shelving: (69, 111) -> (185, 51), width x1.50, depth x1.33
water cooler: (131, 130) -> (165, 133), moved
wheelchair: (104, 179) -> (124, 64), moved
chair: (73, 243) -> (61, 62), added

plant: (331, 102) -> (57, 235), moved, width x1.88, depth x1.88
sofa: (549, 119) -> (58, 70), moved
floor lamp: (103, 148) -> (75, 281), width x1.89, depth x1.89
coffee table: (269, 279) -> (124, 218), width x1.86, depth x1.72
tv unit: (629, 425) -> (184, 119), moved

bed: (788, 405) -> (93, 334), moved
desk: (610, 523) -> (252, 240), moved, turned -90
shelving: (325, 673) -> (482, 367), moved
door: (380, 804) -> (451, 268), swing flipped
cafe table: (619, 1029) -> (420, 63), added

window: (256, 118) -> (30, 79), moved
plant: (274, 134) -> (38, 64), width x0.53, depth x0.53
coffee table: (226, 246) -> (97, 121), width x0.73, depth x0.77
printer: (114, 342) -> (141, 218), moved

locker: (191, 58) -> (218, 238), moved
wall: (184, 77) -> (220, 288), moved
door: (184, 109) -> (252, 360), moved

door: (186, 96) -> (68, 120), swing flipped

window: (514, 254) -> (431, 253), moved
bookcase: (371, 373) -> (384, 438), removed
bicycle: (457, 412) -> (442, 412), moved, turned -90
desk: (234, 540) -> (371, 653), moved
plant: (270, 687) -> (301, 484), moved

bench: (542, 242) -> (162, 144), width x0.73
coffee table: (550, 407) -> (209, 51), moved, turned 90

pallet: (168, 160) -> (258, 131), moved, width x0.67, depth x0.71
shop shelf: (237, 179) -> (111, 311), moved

_ _ _ _ _

■ **Required action**
Read through the entries above and copy each line that has the string "width" in it.

■ **Written answer**
shelving: (69, 111) -> (185, 51), width x1.50, depth x1.33
plant: (331, 102) -> (57, 235), moved, width x1.88, depth x1.88
floor lamp: (103, 148) -> (75, 281), width x1.89, depth x1.89
coffee table: (269, 279) -> (124, 218), width x1.86, depth x1.72
plant: (274, 134) -> (38, 64), width x0.53, depth x0.53
coffee table: (226, 246) -> (97, 121), width x0.73, depth x0.77
bench: (542, 242) -> (162, 144), width x0.73
pallet: (168, 160) -> (258, 131), moved, width x0.67, depth x0.71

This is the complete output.